ACTIVITY:
Find the string "switch" in the entries and copy each line that has it.
[DATA IN THIS EXERCISE]
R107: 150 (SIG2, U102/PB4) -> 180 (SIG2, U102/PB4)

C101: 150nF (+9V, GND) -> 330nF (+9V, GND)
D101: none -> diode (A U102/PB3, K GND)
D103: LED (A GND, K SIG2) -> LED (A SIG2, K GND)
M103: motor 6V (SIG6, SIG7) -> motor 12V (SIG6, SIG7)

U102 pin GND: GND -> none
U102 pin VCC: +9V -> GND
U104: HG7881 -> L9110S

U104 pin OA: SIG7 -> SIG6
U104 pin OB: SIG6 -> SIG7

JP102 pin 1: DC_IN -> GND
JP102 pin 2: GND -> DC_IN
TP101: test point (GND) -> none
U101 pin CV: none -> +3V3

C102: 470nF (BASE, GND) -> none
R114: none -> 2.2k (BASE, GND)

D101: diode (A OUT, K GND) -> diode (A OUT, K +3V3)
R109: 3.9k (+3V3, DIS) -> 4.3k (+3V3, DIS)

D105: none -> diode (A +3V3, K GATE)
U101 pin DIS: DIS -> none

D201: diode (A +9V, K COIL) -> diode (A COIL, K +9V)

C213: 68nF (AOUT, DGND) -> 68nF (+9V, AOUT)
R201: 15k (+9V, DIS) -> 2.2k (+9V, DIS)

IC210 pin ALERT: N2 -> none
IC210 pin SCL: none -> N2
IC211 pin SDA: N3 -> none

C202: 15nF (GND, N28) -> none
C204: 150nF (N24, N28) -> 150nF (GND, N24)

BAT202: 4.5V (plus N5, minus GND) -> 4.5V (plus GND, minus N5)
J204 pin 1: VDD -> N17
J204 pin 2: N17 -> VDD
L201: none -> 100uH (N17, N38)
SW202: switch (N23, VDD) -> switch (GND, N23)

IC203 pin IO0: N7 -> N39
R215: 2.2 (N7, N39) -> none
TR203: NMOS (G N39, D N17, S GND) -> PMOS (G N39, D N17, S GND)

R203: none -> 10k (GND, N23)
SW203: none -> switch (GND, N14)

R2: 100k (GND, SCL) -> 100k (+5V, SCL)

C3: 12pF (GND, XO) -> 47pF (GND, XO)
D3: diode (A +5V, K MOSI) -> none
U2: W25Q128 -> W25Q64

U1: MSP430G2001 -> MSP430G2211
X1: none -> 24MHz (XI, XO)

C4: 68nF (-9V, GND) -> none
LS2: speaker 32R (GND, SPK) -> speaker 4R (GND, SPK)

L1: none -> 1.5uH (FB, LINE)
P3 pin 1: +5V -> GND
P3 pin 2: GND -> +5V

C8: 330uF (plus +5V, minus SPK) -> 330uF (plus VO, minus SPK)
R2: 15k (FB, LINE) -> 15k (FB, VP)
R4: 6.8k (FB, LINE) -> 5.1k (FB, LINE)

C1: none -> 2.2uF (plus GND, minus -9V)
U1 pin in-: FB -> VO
[/DATA IN THIS EXERCISE]
WRITTEN SOLUTION:
SW202: switch (N23, VDD) -> switch (GND, N23)
SW203: none -> switch (GND, N14)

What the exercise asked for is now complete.